**Your objective:**
Please output exactly the lines below, starting at the line that has "weight bench: (296, 208)" and ending at the line that has "washbasin: (330, 201)", both included; leave out all pictures and include nothing else.

Object modification listings
═══

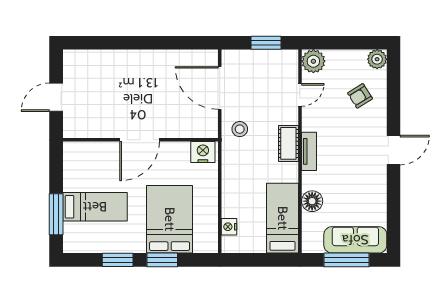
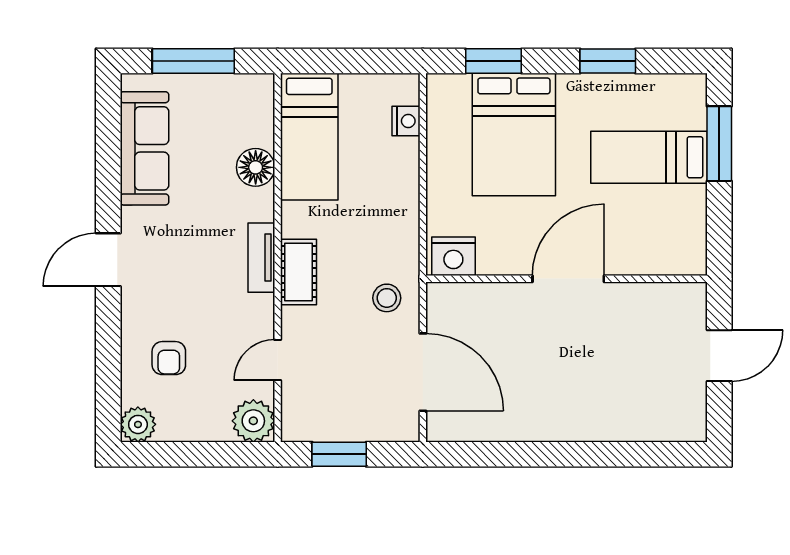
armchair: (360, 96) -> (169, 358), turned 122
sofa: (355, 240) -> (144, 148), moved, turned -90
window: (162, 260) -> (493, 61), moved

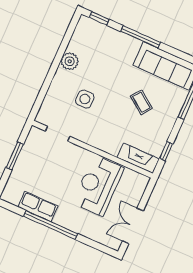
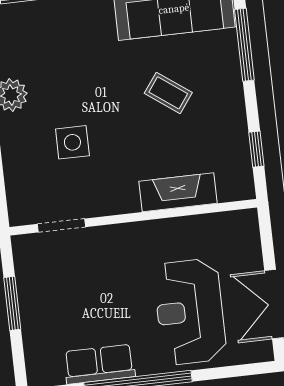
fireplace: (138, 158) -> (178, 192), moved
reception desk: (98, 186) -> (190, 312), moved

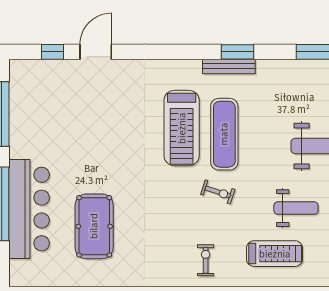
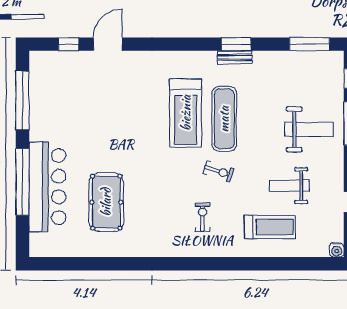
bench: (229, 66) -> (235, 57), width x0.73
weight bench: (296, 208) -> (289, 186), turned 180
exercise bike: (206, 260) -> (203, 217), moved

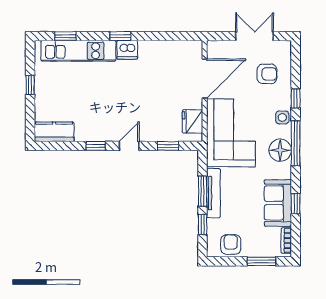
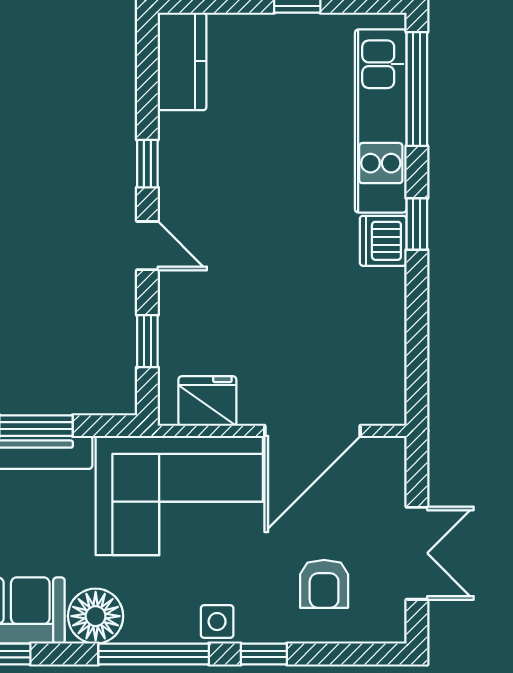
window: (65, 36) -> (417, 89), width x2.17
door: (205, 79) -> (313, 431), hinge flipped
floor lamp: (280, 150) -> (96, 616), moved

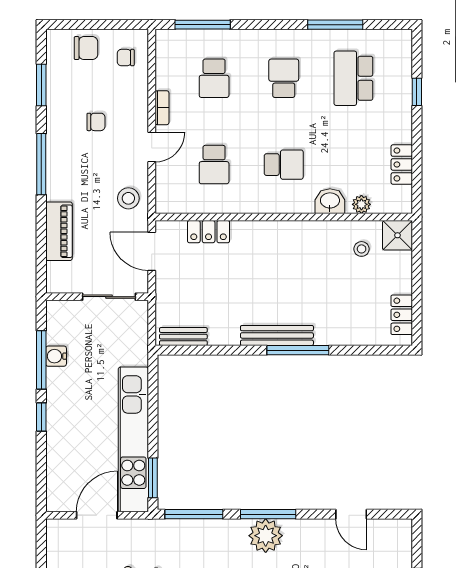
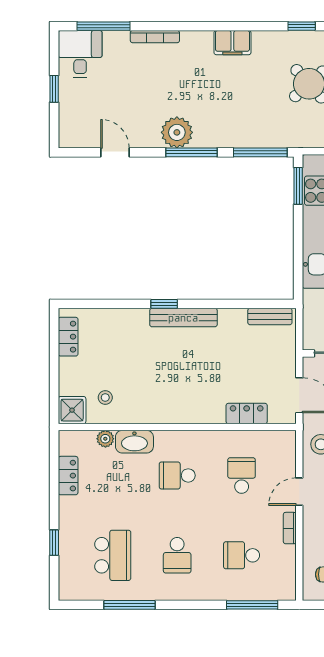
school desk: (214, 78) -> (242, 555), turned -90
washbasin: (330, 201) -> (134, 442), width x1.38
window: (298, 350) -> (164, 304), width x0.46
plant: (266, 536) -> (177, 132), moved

═══

**Response to this task:**
weight bench: (296, 208) -> (289, 186), turned 180
exercise bike: (206, 260) -> (203, 217), moved

window: (65, 36) -> (417, 89), width x2.17
door: (205, 79) -> (313, 431), hinge flipped
floor lamp: (280, 150) -> (96, 616), moved

school desk: (214, 78) -> (242, 555), turned -90
washbasin: (330, 201) -> (134, 442), width x1.38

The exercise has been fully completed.